- [Directive] Reproduce the material below in full, substituting "midpoint" for every occurrence of "center point" and leaving everything else unaltered.

- [Supplied material]
━━━━━━
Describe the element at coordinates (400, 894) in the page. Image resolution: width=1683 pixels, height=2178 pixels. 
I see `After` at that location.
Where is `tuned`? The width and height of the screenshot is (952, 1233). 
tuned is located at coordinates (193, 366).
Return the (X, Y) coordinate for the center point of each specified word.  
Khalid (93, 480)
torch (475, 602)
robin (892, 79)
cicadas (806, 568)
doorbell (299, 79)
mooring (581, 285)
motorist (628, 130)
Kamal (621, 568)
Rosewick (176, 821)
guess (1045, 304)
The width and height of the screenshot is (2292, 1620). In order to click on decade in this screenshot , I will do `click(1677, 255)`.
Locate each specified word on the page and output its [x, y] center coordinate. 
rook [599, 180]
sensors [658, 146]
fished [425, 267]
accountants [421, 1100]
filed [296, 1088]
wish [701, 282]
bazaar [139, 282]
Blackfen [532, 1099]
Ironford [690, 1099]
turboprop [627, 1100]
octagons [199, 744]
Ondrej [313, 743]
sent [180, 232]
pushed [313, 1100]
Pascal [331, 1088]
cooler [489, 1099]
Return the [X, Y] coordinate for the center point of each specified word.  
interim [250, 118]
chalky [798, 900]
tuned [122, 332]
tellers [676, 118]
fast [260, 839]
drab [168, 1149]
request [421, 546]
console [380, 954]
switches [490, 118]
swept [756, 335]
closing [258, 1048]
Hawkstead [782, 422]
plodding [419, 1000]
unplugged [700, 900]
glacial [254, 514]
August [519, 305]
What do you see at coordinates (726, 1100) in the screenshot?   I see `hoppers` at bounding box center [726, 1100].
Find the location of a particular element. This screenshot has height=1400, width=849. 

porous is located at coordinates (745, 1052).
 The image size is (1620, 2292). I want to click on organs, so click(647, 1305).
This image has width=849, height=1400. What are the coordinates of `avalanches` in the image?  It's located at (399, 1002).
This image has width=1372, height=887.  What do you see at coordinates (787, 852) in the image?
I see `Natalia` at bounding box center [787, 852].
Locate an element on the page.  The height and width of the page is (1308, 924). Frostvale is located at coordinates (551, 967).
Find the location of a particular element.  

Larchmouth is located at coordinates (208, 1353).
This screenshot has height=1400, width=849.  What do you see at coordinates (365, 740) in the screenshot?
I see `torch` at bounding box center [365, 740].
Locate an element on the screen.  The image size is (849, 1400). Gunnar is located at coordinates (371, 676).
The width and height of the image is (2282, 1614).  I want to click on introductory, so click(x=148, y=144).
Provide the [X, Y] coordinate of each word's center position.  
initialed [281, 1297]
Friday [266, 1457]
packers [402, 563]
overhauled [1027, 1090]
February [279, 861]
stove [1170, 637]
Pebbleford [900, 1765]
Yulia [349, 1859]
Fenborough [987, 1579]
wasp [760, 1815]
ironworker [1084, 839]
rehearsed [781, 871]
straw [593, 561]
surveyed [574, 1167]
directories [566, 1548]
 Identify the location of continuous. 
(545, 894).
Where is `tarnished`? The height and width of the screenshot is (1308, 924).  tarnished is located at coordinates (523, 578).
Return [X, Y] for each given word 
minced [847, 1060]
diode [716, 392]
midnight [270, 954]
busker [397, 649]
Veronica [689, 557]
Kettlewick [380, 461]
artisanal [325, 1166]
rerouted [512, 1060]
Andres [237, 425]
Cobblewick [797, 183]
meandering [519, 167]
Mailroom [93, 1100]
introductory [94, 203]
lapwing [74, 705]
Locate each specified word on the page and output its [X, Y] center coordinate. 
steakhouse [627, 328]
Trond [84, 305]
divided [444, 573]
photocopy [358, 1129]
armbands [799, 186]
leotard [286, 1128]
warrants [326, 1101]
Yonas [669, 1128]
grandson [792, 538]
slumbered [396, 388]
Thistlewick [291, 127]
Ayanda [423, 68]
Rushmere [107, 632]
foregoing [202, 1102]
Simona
━━━━━━
- [Response for this exercise]
Describe the element at coordinates (400, 894) in the page. Image resolution: width=1683 pixels, height=2178 pixels. 
I see `After` at that location.
Where is `tuned`? The width and height of the screenshot is (952, 1233). 
tuned is located at coordinates (193, 366).
Return the (X, Y) coordinate for the midpoint of each specified word.  
Khalid (93, 480)
torch (475, 602)
robin (892, 79)
cicadas (806, 568)
doorbell (299, 79)
mooring (581, 285)
motorist (628, 130)
Kamal (621, 568)
Rosewick (176, 821)
guess (1045, 304)
The width and height of the screenshot is (2292, 1620). In order to click on decade in this screenshot , I will do `click(1677, 255)`.
Locate each specified word on the page and output its [x, y] center coordinate. 
rook [599, 180]
sensors [658, 146]
fished [425, 267]
accountants [421, 1100]
filed [296, 1088]
wish [701, 282]
bazaar [139, 282]
Blackfen [532, 1099]
Ironford [690, 1099]
turboprop [627, 1100]
octagons [199, 744]
Ondrej [313, 743]
sent [180, 232]
pushed [313, 1100]
Pascal [331, 1088]
cooler [489, 1099]
Return the [X, Y] coordinate for the midpoint of each specified word.  
interim [250, 118]
chalky [798, 900]
tuned [122, 332]
tellers [676, 118]
fast [260, 839]
drab [168, 1149]
request [421, 546]
console [380, 954]
switches [490, 118]
swept [756, 335]
closing [258, 1048]
Hawkstead [782, 422]
plodding [419, 1000]
unplugged [700, 900]
glacial [254, 514]
August [519, 305]
What do you see at coordinates (726, 1100) in the screenshot?   I see `hoppers` at bounding box center [726, 1100].
Find the location of a particular element. This screenshot has height=1400, width=849. 

porous is located at coordinates (745, 1052).
 The image size is (1620, 2292). I want to click on organs, so click(647, 1305).
This image has width=849, height=1400. What are the coordinates of `avalanches` in the image?  It's located at (399, 1002).
This image has width=1372, height=887.  What do you see at coordinates (787, 852) in the image?
I see `Natalia` at bounding box center [787, 852].
Locate an element on the page.  The height and width of the page is (1308, 924). Frostvale is located at coordinates (551, 967).
Find the location of a particular element.  

Larchmouth is located at coordinates (208, 1353).
This screenshot has height=1400, width=849.  What do you see at coordinates (365, 740) in the screenshot?
I see `torch` at bounding box center [365, 740].
Locate an element on the screen.  The image size is (849, 1400). Gunnar is located at coordinates (371, 676).
The width and height of the image is (2282, 1614).  I want to click on introductory, so click(x=148, y=144).
Provide the [X, Y] coordinate of each word's center position.  
initialed [281, 1297]
Friday [266, 1457]
packers [402, 563]
overhauled [1027, 1090]
February [279, 861]
stove [1170, 637]
Pebbleford [900, 1765]
Yulia [349, 1859]
Fenborough [987, 1579]
wasp [760, 1815]
ironworker [1084, 839]
rehearsed [781, 871]
straw [593, 561]
surveyed [574, 1167]
directories [566, 1548]
 Identify the location of continuous. 
(545, 894).
Where is `tarnished`? The height and width of the screenshot is (1308, 924).  tarnished is located at coordinates (523, 578).
Return [X, Y] for each given word 
minced [847, 1060]
diode [716, 392]
midnight [270, 954]
busker [397, 649]
Veronica [689, 557]
Kettlewick [380, 461]
artisanal [325, 1166]
rerouted [512, 1060]
Andres [237, 425]
Cobblewick [797, 183]
meandering [519, 167]
Mailroom [93, 1100]
introductory [94, 203]
lapwing [74, 705]
Locate each specified word on the page and output its [X, Y] center coordinate. 
steakhouse [627, 328]
Trond [84, 305]
divided [444, 573]
photocopy [358, 1129]
armbands [799, 186]
leotard [286, 1128]
warrants [326, 1101]
Yonas [669, 1128]
grandson [792, 538]
slumbered [396, 388]
Thistlewick [291, 127]
Ayanda [423, 68]
Rushmere [107, 632]
foregoing [202, 1102]
Simona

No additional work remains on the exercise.